[Material for the task — start]

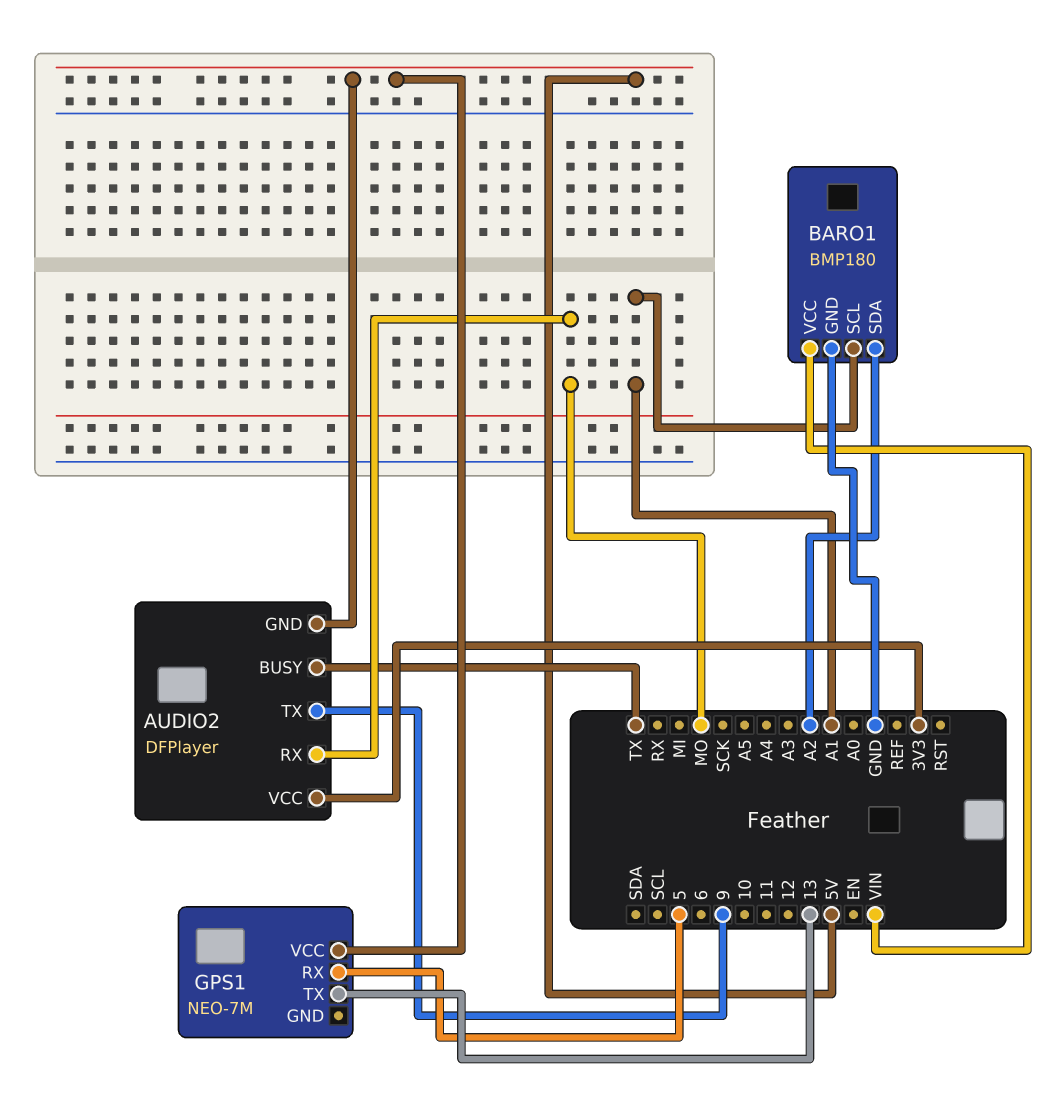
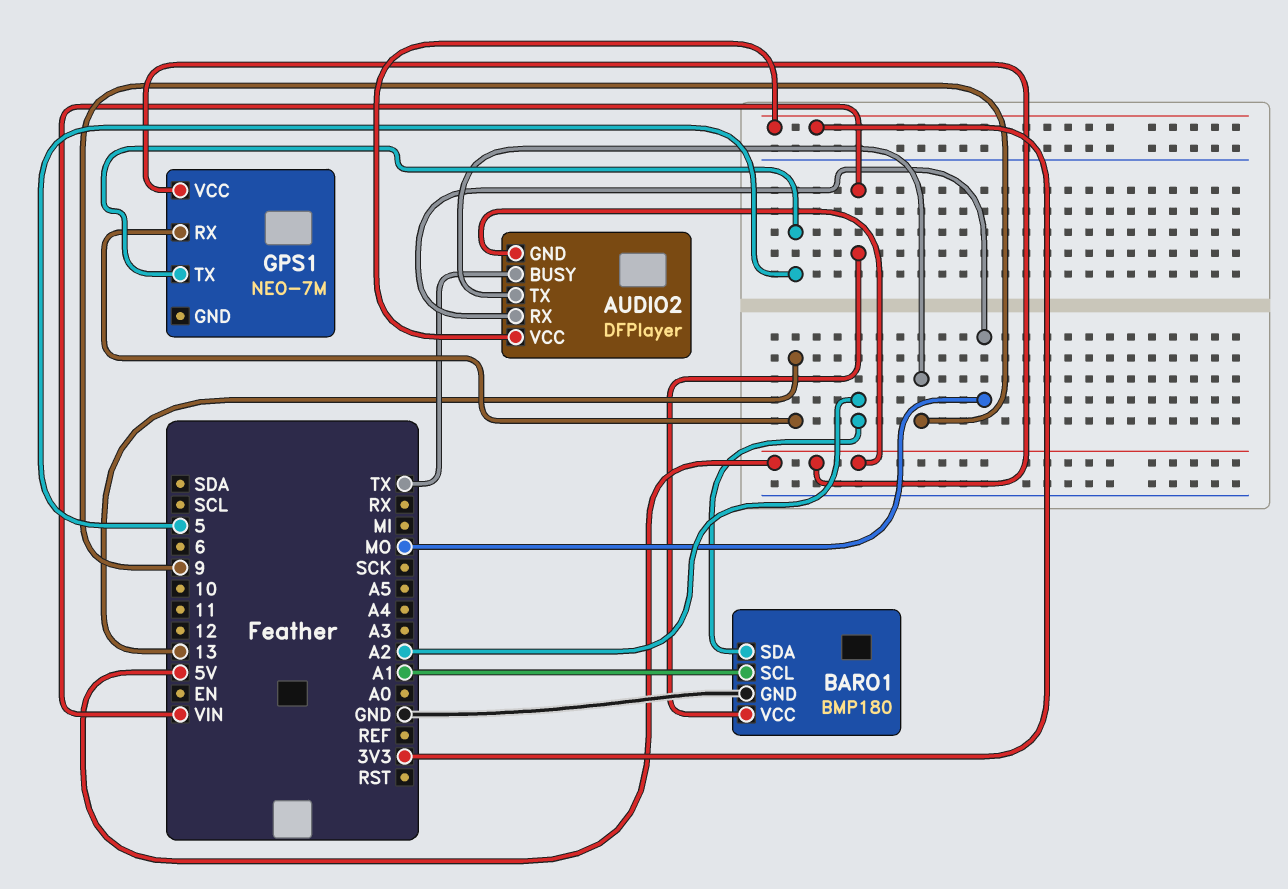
GPS1 pin RX: 5 -> 13
GPS1 pin TX: 13 -> 5

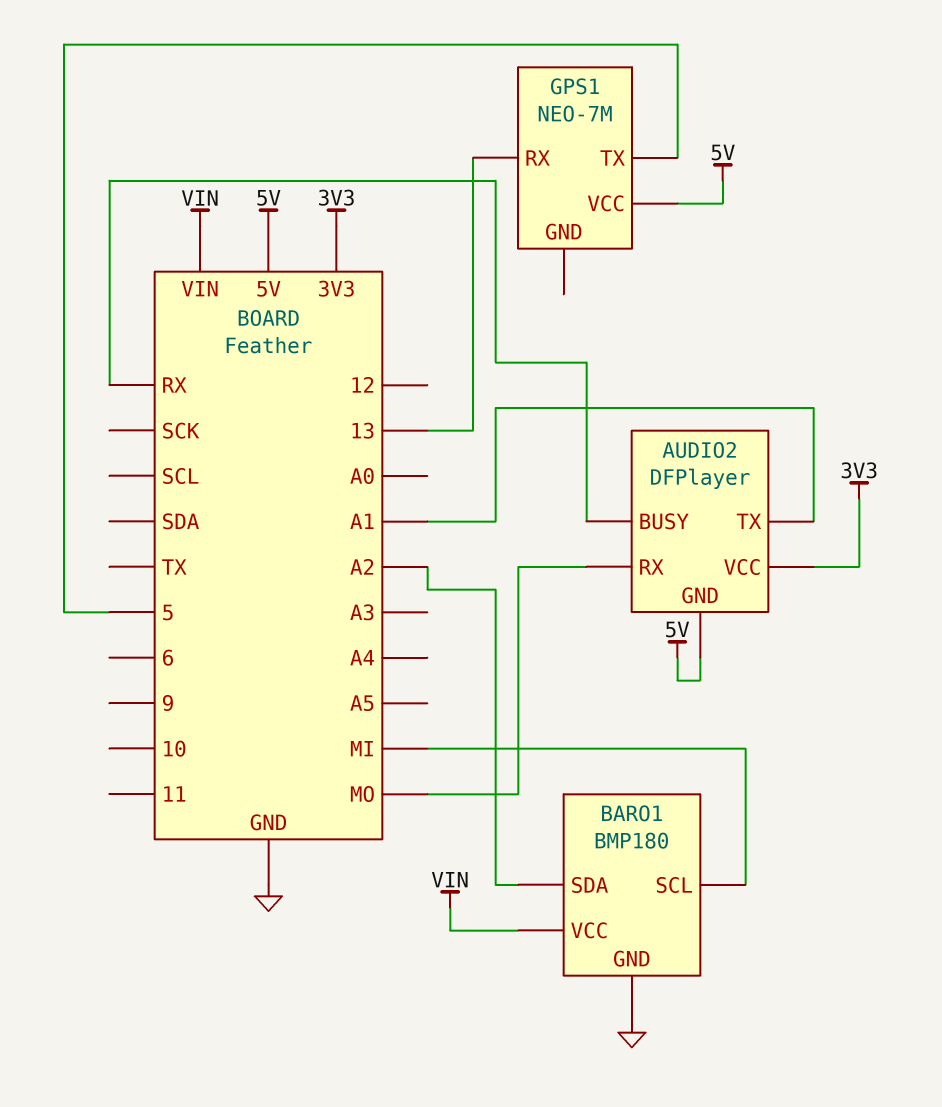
AUDIO2 pin BUSY: TX -> RX
AUDIO2 pin TX: 9 -> A1
BARO1 pin SCL: A1 -> MI

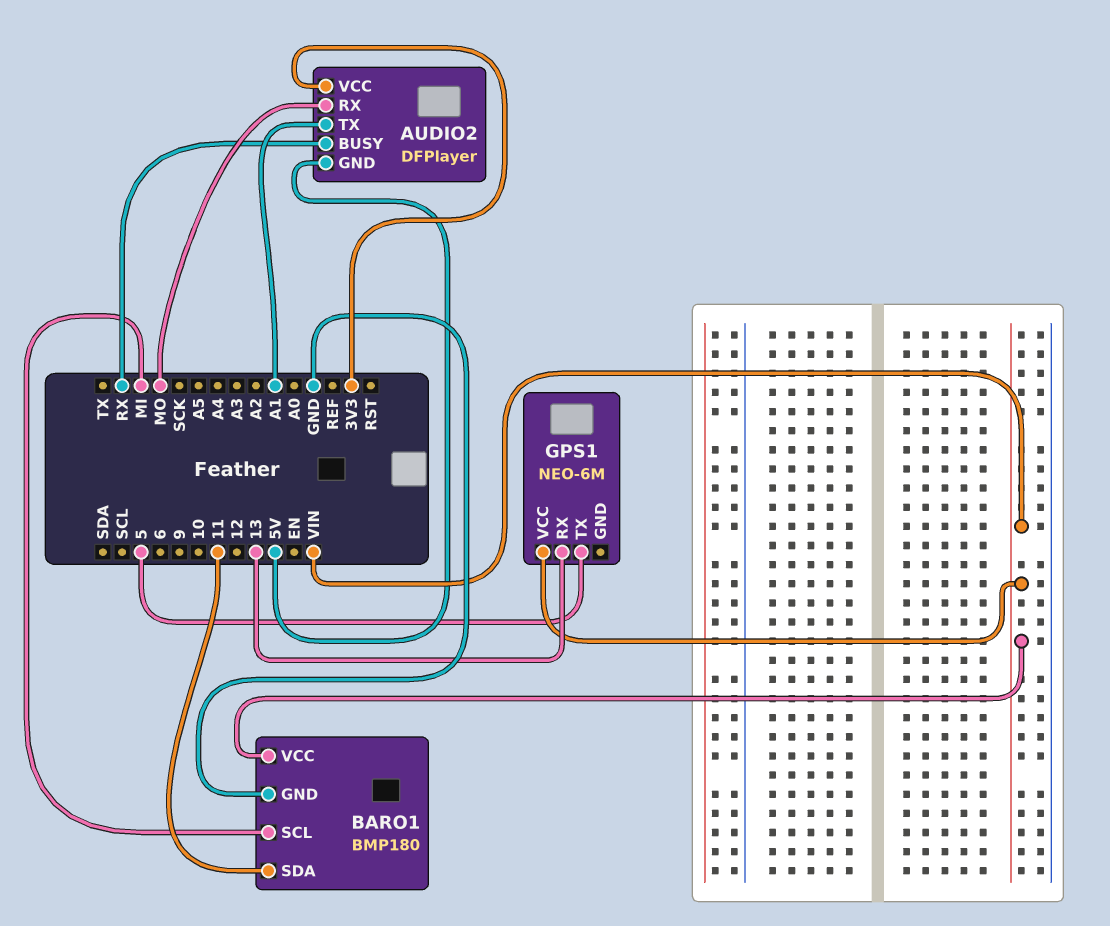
BARO1 pin SDA: A2 -> 11
GPS1: NEO-7M -> NEO-6M
GPS1 pin VCC: 5V -> VIN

[Material for the task — finish]

→ **What the task asks**:
The range to transcribe runs from the line holding "BARO1 pin SCL: A1 -> MI" through the final line of the data above; copy it exactly and exclude the pictures.

→ **Answer to this exercise**:
BARO1 pin SCL: A1 -> MI

BARO1 pin SDA: A2 -> 11
GPS1: NEO-7M -> NEO-6M
GPS1 pin VCC: 5V -> VIN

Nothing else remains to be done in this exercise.